→ GOAL:
Starting at the beginning of the data and ending at the line that contains "Transcribe this into", change every "*M4/4" to "*M3/4" and reproduce those lines with everything else unchanged.

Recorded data
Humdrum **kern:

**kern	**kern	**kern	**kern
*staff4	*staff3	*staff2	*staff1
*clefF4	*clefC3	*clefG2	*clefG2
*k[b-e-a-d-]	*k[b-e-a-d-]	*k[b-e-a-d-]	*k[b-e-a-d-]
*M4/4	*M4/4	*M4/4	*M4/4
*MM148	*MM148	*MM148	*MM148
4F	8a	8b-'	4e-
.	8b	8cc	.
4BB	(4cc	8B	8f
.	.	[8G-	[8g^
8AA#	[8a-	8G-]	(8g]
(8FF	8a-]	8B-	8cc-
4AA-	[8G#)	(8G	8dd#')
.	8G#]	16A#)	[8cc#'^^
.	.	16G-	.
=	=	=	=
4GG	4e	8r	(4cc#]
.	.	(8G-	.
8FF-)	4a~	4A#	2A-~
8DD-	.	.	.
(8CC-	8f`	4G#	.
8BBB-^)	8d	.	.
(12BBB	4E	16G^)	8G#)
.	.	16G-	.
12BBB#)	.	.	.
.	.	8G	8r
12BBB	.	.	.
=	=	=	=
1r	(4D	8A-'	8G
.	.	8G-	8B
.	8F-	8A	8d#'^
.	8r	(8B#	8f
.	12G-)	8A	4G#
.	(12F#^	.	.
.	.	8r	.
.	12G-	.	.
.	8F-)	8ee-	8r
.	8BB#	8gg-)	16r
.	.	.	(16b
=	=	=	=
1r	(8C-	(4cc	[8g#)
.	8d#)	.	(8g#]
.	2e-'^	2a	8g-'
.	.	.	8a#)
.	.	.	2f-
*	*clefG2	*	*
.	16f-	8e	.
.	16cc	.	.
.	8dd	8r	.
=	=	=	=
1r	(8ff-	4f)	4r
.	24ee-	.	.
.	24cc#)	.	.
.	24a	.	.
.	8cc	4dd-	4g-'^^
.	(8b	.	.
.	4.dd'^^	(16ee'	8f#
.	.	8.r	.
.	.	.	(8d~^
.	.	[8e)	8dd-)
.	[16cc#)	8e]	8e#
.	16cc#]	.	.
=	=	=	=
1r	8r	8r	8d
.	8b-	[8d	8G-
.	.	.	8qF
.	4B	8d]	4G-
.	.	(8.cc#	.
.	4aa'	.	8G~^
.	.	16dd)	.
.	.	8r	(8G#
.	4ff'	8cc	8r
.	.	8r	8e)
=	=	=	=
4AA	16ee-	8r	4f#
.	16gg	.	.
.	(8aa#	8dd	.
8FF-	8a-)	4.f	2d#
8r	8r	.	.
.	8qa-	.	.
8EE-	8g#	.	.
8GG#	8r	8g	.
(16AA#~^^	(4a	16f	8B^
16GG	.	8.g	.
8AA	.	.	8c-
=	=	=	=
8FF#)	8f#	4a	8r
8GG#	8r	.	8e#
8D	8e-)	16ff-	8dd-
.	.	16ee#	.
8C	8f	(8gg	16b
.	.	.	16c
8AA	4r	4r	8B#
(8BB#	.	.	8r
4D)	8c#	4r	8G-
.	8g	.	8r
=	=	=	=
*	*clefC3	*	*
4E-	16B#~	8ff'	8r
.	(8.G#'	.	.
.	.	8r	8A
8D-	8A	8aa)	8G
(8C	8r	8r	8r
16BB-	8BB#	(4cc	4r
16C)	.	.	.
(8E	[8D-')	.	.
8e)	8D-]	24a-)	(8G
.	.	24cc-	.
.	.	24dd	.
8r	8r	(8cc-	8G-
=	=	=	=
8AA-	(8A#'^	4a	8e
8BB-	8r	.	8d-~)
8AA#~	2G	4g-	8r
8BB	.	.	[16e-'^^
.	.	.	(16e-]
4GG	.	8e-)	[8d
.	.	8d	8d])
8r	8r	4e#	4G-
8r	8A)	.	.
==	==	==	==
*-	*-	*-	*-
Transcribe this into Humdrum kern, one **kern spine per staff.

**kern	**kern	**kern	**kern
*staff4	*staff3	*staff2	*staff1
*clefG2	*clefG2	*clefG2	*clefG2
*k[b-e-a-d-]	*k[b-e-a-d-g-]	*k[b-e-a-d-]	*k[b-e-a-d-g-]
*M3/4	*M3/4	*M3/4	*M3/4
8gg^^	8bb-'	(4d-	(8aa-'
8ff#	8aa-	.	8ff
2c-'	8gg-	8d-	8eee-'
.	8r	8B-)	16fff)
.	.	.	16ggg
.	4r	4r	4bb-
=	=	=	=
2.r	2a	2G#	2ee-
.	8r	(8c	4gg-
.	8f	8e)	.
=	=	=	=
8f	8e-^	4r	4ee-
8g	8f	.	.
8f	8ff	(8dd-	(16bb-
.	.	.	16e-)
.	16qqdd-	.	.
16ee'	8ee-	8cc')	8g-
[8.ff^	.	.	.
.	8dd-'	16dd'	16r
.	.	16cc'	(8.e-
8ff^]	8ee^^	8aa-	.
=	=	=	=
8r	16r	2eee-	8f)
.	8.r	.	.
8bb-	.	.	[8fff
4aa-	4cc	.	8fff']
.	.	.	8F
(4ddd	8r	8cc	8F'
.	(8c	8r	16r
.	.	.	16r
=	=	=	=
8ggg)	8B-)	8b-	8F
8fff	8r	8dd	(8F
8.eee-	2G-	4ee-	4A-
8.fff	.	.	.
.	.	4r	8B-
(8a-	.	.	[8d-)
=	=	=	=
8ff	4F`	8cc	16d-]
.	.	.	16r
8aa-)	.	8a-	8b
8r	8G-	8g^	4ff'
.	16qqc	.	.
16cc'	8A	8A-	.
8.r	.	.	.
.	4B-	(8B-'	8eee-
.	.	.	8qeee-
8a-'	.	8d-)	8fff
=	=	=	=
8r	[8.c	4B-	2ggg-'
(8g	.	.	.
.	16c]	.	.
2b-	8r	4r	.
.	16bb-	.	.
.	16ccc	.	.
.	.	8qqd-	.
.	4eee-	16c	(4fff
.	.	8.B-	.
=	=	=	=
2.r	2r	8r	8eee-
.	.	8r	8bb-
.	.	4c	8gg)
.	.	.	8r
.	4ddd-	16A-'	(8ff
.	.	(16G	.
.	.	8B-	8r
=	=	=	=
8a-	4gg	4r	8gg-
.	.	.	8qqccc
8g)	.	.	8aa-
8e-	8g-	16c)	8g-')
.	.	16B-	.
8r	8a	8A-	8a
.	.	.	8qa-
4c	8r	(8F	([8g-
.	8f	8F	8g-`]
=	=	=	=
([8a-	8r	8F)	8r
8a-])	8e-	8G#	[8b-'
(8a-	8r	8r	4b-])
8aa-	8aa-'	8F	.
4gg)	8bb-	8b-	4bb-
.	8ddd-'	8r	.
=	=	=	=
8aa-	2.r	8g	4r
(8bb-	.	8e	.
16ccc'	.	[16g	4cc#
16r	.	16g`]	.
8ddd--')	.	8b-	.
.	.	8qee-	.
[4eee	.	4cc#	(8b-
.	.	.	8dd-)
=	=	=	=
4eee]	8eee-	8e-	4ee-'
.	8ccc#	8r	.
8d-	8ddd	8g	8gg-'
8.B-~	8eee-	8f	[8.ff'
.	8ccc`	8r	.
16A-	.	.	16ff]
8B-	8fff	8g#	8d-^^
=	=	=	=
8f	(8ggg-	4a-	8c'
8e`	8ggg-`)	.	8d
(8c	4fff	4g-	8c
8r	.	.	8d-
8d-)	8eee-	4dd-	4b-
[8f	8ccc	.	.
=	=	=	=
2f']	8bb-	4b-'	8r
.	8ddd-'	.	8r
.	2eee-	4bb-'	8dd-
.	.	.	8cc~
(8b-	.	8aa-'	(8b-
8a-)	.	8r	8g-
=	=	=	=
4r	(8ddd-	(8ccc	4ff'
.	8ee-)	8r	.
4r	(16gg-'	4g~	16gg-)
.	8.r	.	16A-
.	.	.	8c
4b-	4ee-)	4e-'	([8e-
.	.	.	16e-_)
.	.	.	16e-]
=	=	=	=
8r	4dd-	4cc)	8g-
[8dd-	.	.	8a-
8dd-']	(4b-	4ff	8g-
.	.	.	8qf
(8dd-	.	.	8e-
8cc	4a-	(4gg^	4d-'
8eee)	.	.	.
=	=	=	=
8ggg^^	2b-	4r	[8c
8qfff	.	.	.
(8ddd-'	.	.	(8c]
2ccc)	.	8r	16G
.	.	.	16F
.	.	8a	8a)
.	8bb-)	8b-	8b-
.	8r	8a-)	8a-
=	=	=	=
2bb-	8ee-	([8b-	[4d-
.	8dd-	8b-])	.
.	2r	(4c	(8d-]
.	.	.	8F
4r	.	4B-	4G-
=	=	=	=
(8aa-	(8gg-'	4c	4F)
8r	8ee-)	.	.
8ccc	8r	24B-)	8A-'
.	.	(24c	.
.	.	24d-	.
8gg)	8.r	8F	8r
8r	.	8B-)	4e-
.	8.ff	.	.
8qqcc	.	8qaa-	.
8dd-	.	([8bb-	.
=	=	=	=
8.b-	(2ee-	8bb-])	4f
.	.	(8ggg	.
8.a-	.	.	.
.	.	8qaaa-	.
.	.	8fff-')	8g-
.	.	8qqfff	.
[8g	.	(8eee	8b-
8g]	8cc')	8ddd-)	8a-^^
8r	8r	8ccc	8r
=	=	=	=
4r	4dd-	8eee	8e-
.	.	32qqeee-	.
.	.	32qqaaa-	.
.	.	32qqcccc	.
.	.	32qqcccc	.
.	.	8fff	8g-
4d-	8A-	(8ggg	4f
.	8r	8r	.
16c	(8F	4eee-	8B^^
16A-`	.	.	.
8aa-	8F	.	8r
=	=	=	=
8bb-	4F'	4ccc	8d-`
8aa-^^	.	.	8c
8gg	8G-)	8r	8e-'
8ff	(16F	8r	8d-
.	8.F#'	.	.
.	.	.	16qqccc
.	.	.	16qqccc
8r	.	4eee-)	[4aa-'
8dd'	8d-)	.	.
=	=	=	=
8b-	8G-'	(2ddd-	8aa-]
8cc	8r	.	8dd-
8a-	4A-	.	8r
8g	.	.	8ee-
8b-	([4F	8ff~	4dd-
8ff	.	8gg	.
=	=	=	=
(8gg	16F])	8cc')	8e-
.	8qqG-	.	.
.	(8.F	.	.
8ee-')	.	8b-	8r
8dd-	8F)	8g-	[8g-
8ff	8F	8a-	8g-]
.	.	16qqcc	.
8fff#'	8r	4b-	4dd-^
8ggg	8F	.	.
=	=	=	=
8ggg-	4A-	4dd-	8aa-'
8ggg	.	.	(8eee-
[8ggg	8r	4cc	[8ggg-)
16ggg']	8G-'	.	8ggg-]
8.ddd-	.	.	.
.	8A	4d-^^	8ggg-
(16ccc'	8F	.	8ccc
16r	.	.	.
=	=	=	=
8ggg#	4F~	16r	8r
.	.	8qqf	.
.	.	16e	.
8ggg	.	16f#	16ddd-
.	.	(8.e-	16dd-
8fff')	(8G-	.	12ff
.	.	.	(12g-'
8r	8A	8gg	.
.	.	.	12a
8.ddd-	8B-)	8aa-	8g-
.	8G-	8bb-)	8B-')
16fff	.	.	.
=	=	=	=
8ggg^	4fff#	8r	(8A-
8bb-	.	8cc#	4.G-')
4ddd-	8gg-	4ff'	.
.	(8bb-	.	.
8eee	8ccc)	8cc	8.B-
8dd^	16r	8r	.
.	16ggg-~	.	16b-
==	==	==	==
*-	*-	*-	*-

→ FINISHED ANSWER:
Humdrum **kern:

**kern	**kern	**kern	**kern
*staff4	*staff3	*staff2	*staff1
*clefF4	*clefC3	*clefG2	*clefG2
*k[b-e-a-d-]	*k[b-e-a-d-]	*k[b-e-a-d-]	*k[b-e-a-d-]
*M3/4	*M3/4	*M3/4	*M3/4
*MM148	*MM148	*MM148	*MM148
4F	8a	8b-'	4e-
.	8b	8cc	.
4BB	(4cc	8B	8f
.	.	[8G-	[8g^
8AA#	[8a-	8G-]	(8g]
(8FF	8a-]	8B-	8cc-
4AA-	[8G#)	(8G	8dd#')
.	8G#]	16A#)	[8cc#'^^
.	.	16G-	.
=	=	=	=
4GG	4e	8r	(4cc#]
.	.	(8G-	.
8FF-)	4a~	4A#	2A-~
8DD-	.	.	.
(8CC-	8f`	4G#	.
8BBB-^)	8d	.	.
(12BBB	4E	16G^)	8G#)
.	.	16G-	.
12BBB#)	.	.	.
.	.	8G	8r
12BBB	.	.	.
=	=	=	=
1r	(4D	8A-'	8G
.	.	8G-	8B
.	8F-	8A	8d#'^
.	8r	(8B#	8f
.	12G-)	8A	4G#
.	(12F#^	.	.
.	.	8r	.
.	12G-	.	.
.	8F-)	8ee-	8r
.	8BB#	8gg-)	16r
.	.	.	(16b
=	=	=	=
1r	(8C-	(4cc	[8g#)
.	8d#)	.	(8g#]
.	2e-'^	2a	8g-'
.	.	.	8a#)
.	.	.	2f-
*	*clefG2	*	*
.	16f-	8e	.
.	16cc	.	.
.	8dd	8r	.
=	=	=	=
1r	(8ff-	4f)	4r
.	24ee-	.	.
.	24cc#)	.	.
.	24a	.	.
.	8cc	4dd-	4g-'^^
.	(8b	.	.
.	4.dd'^^	(16ee'	8f#
.	.	8.r	.
.	.	.	(8d~^
.	.	[8e)	8dd-)
.	[16cc#)	8e]	8e#
.	16cc#]	.	.
=	=	=	=
1r	8r	8r	8d
.	8b-	[8d	8G-
.	.	.	8qF
.	4B	8d]	4G-
.	.	(8.cc#	.
.	4aa'	.	8G~^
.	.	16dd)	.
.	.	8r	(8G#
.	4ff'	8cc	8r
.	.	8r	8e)
=	=	=	=
4AA	16ee-	8r	4f#
.	16gg	.	.
.	(8aa#	8dd	.
8FF-	8a-)	4.f	2d#
8r	8r	.	.
.	8qa-	.	.
8EE-	8g#	.	.
8GG#	8r	8g	.
(16AA#~^^	(4a	16f	8B^
16GG	.	8.g	.
8AA	.	.	8c-
=	=	=	=
8FF#)	8f#	4a	8r
8GG#	8r	.	8e#
8D	8e-)	16ff-	8dd-
.	.	16ee#	.
8C	8f	(8gg	16b
.	.	.	16c
8AA	4r	4r	8B#
(8BB#	.	.	8r
4D)	8c#	4r	8G-
.	8g	.	8r
=	=	=	=
*	*clefC3	*	*
4E-	16B#~	8ff'	8r
.	(8.G#'	.	.
.	.	8r	8A
8D-	8A	8aa)	8G
(8C	8r	8r	8r
16BB-	8BB#	(4cc	4r
16C)	.	.	.
(8E	[8D-')	.	.
8e)	8D-]	24a-)	(8G
.	.	24cc-	.
.	.	24dd	.
8r	8r	(8cc-	8G-
=	=	=	=
8AA-	(8A#'^	4a	8e
8BB-	8r	.	8d-~)
8AA#~	2G	4g-	8r
8BB	.	.	[16e-'^^
.	.	.	(16e-]
4GG	.	8e-)	[8d
.	.	8d	8d])
8r	8r	4e#	4G-
8r	8A)	.	.
==	==	==	==
*-	*-	*-	*-
Transcribe this into Humdrum kern, one **kern spine per staff.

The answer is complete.